(Provided records begins)

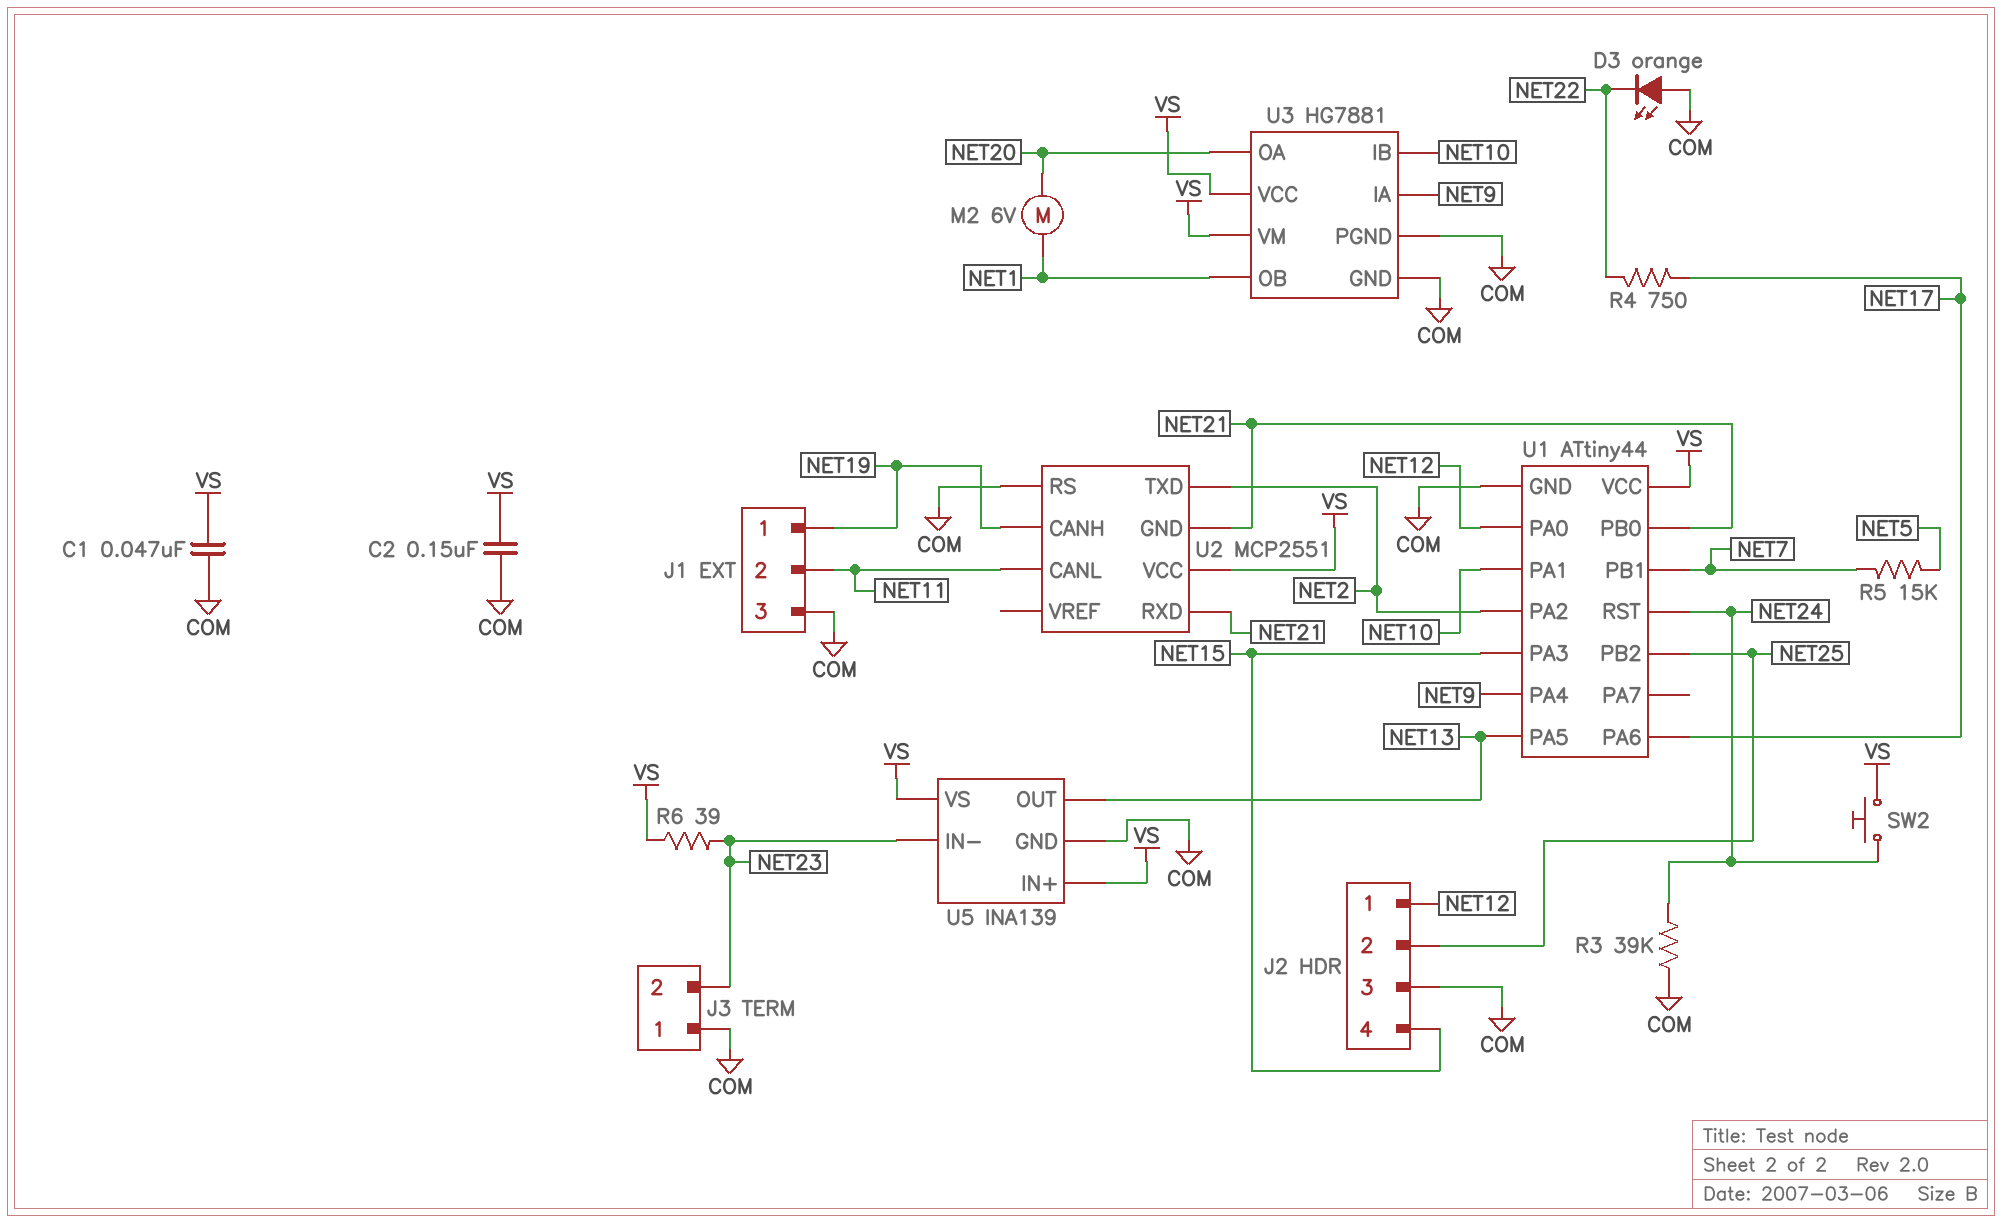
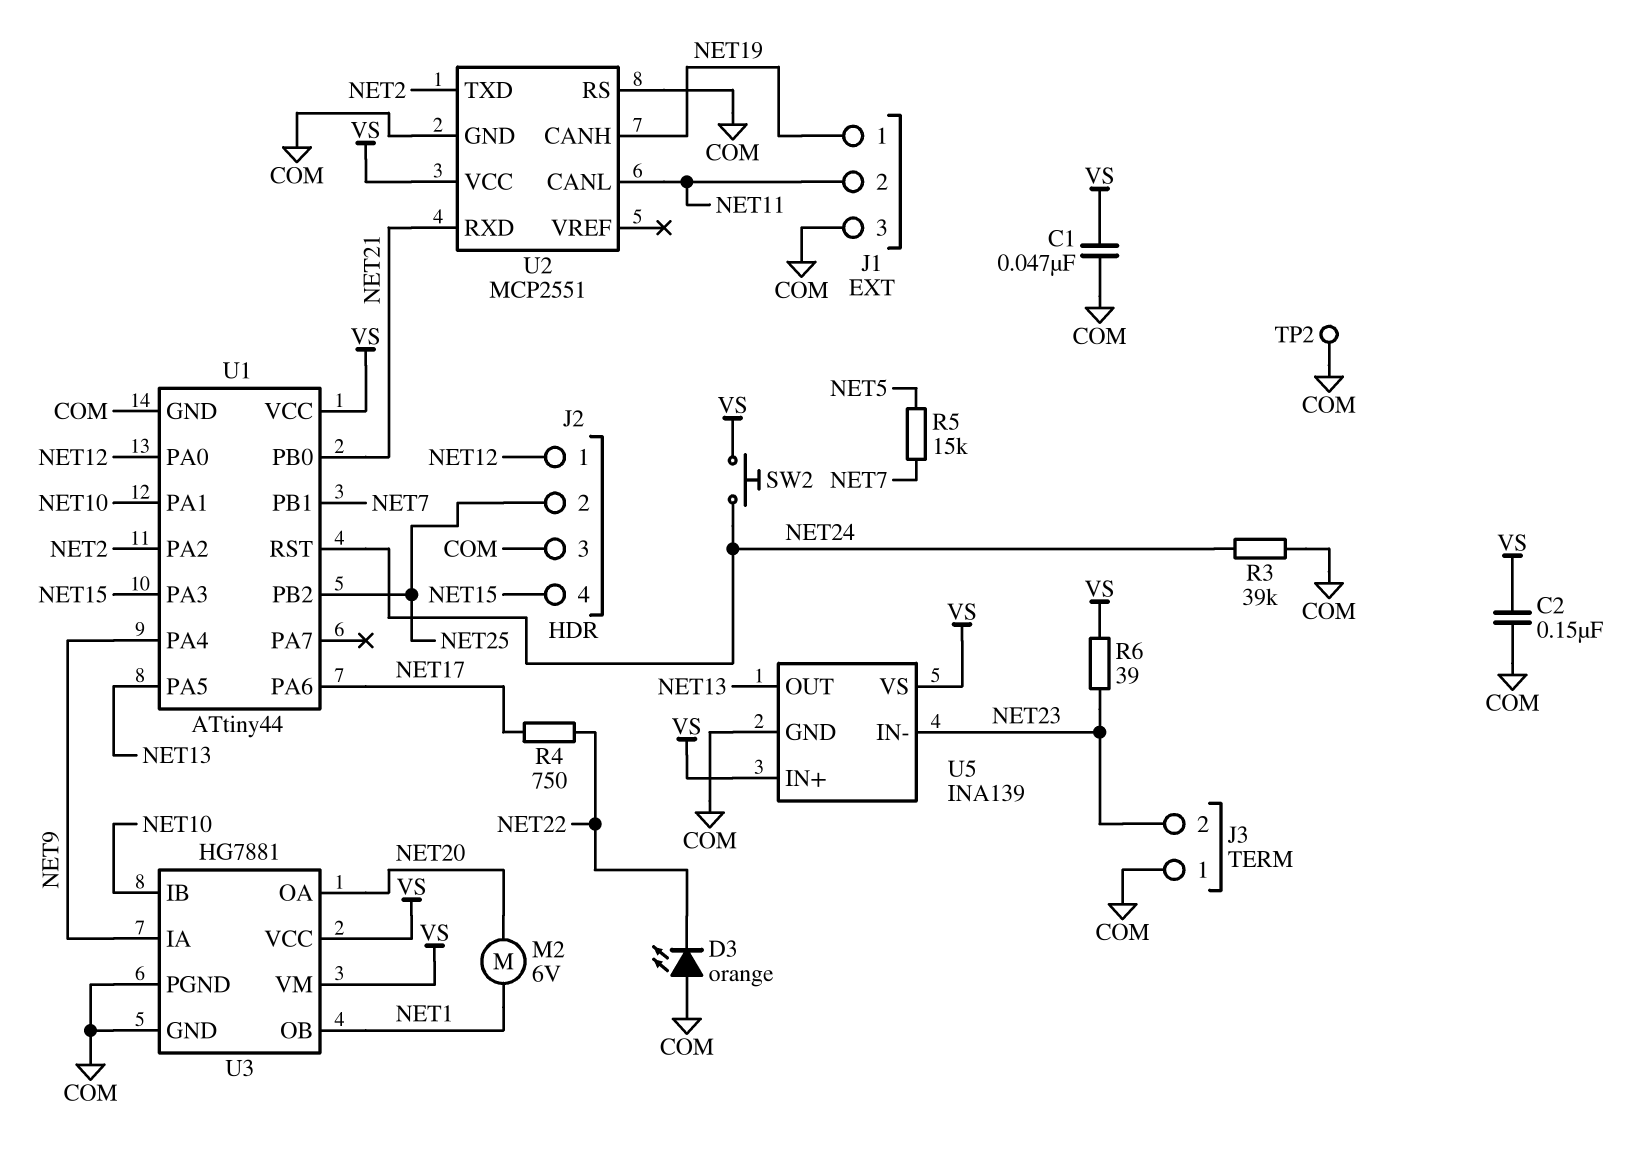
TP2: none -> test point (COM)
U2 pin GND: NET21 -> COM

(Provided records ends)
(Provided records begins)

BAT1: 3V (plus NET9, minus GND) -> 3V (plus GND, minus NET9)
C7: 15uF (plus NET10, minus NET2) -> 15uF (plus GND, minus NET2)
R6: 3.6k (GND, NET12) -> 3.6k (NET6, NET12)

(Provided records ends)
(Provided records begins)

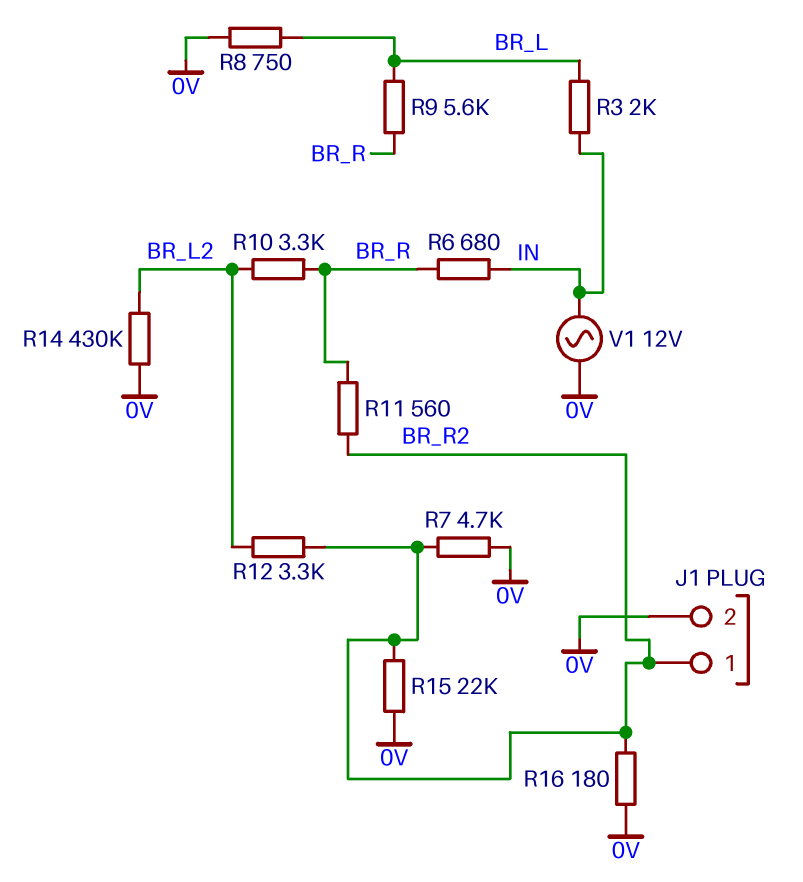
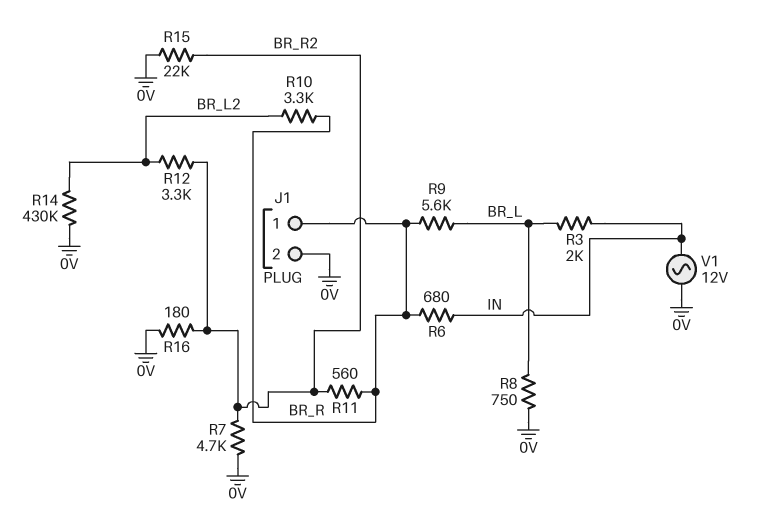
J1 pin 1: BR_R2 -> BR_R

(Provided records ends)

**Activity**: Please output the lines of the listing above that fall in the stretch from the one with "BAT1: 3V (plus" through the one with "R6: 3.6k (GND, NET12) -> 3.6k (NET6, NET12)", exactly and only those.

**Response for this exercise**:
BAT1: 3V (plus NET9, minus GND) -> 3V (plus GND, minus NET9)
C7: 15uF (plus NET10, minus NET2) -> 15uF (plus GND, minus NET2)
R6: 3.6k (GND, NET12) -> 3.6k (NET6, NET12)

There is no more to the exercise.